#### The task:
Could you find every line in the records below that contains the word "VRAW" and copy it?

#### Data supplied:
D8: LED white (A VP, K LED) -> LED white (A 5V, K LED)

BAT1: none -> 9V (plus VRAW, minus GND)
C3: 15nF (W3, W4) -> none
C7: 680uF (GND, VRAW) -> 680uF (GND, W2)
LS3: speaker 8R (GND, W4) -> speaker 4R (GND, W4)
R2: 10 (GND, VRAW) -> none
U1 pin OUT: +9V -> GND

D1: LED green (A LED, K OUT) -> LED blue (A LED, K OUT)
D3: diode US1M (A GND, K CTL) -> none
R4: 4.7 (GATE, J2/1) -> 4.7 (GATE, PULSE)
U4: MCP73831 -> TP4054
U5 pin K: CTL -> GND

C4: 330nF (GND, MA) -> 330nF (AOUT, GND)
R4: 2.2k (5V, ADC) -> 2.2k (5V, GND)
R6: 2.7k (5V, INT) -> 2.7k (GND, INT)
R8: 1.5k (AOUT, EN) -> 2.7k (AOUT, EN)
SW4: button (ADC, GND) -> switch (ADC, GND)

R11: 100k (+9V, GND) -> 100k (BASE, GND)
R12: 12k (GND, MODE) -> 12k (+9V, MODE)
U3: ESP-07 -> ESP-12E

#### Finished task:
BAT1: none -> 9V (plus VRAW, minus GND)
C7: 680uF (GND, VRAW) -> 680uF (GND, W2)
R2: 10 (GND, VRAW) -> none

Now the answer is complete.